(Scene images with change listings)
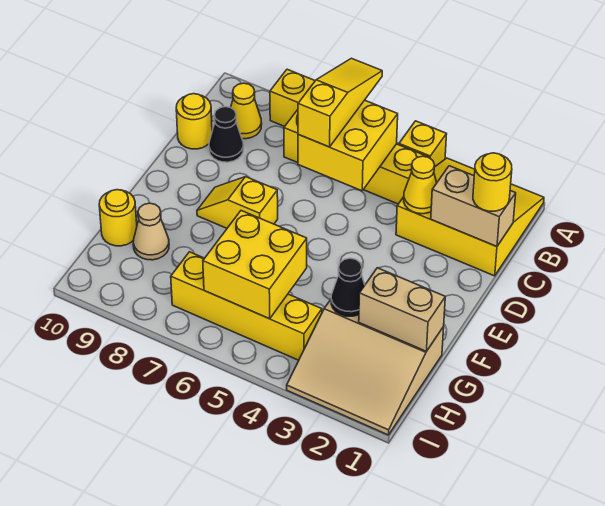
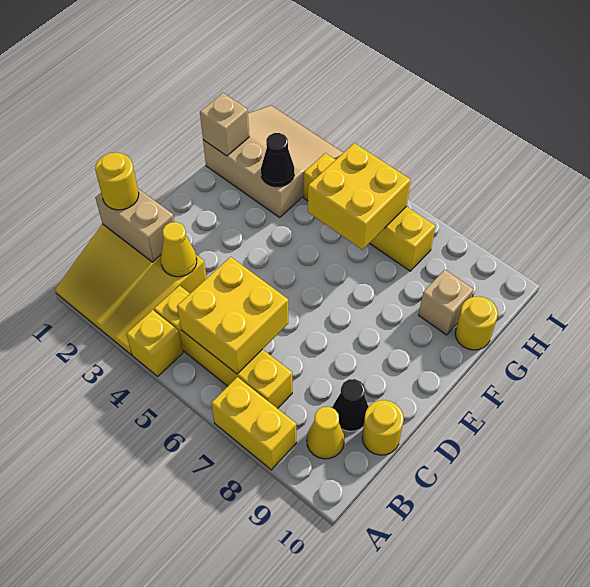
yellow slope A6:C6 level 3 top C -> none
yellow slope E7:E8 level 1 top 7 -> none
tan brick G1:G2 level 2 -> tan brick G1 level 2
tan cone G9 level 1 -> tan brick G9 level 1

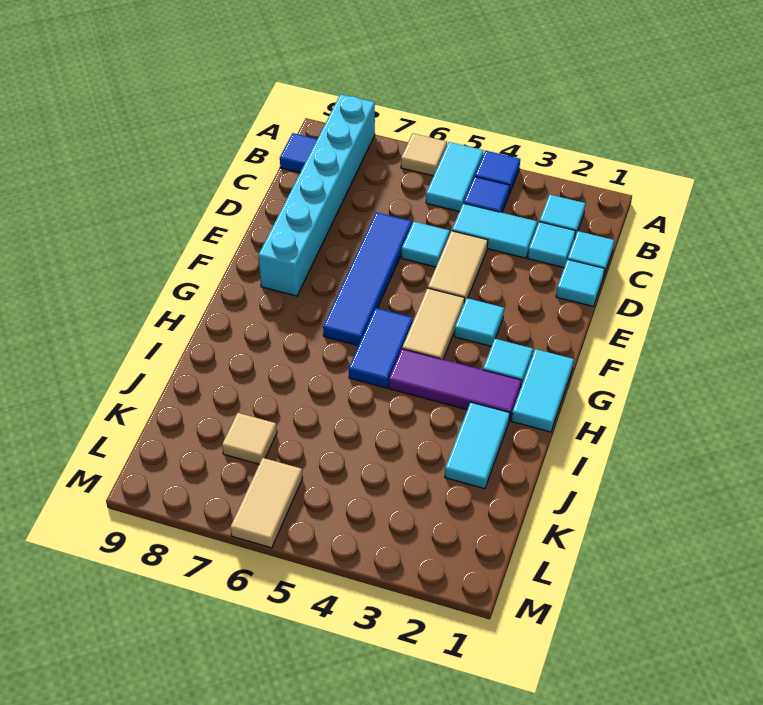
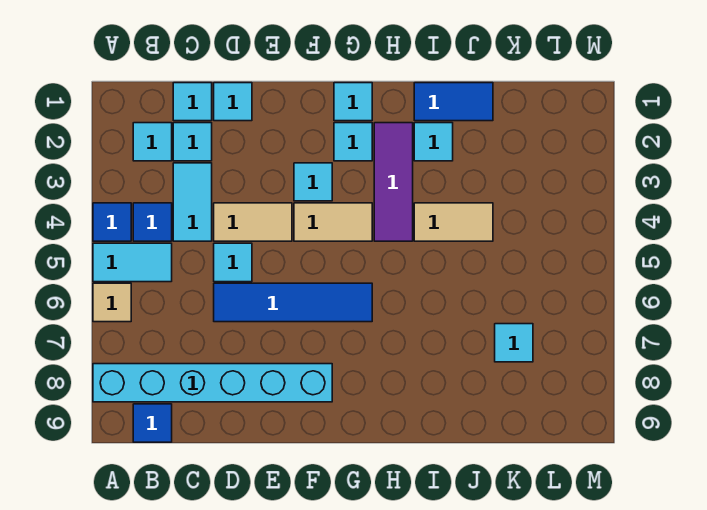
cyan tile G1:H1 level 1 -> cyan tile G1 level 1
blue tile G5:H5 level 1 -> blue tile I1:J1 level 1
cyan tile I2:J2 level 1 -> cyan tile I2 level 1
tan tile K7 level 1 -> cyan tile K7 level 1
tan tile L6:M6 level 1 -> tan tile I4:J4 level 1

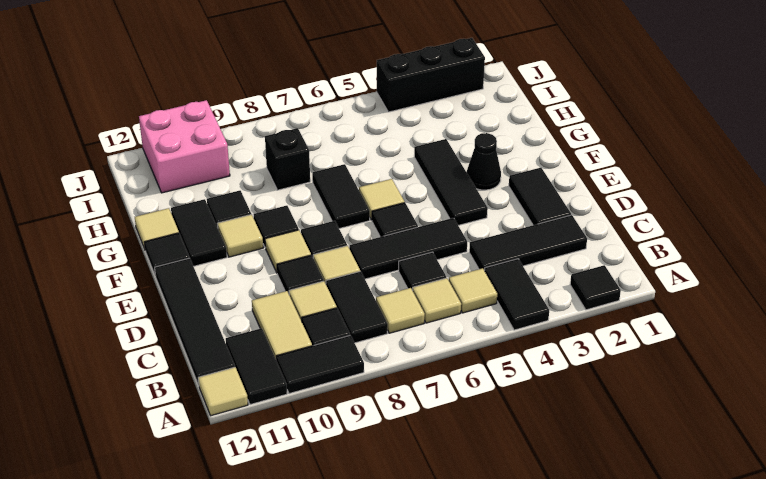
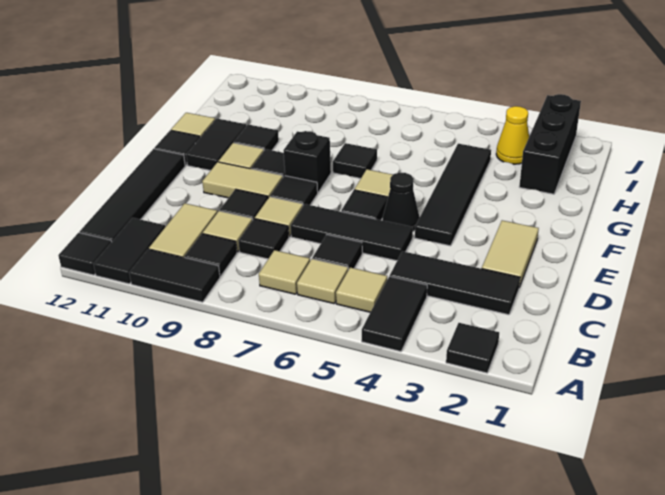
tan tile A12 level 1 -> black tile A12 level 1
black tile B8:C8 level 1 -> black tile C8 level 1
black tile D2:E2 level 1 -> tan tile D2:E2 level 1
black tile E4:G4 level 1 -> black tile E4:H4 level 1
tan tile E9 level 1 -> tan tile E9:E10 level 1
black cone F3 level 1 -> black cone E5 level 1
black tile F7:G7 level 1 -> black tile G7 level 1
black brick H8 level 1 -> black brick F8 level 1
none -> yellow cone I3 level 1
pink brick I10:J11 level 1 -> none
black brick J2:J4 level 1 -> black brick H2:J2 level 1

PROMPT:
Look at the records above. Copy every line where the string "tile" occurs.

WRITTEN SOLUTION:
cyan tile G1:H1 level 1 -> cyan tile G1 level 1
blue tile G5:H5 level 1 -> blue tile I1:J1 level 1
cyan tile I2:J2 level 1 -> cyan tile I2 level 1
tan tile K7 level 1 -> cyan tile K7 level 1
tan tile L6:M6 level 1 -> tan tile I4:J4 level 1
tan tile A12 level 1 -> black tile A12 level 1
black tile B8:C8 level 1 -> black tile C8 level 1
black tile D2:E2 level 1 -> tan tile D2:E2 level 1
black tile E4:G4 level 1 -> black tile E4:H4 level 1
tan tile E9 level 1 -> tan tile E9:E10 level 1
black tile F7:G7 level 1 -> black tile G7 level 1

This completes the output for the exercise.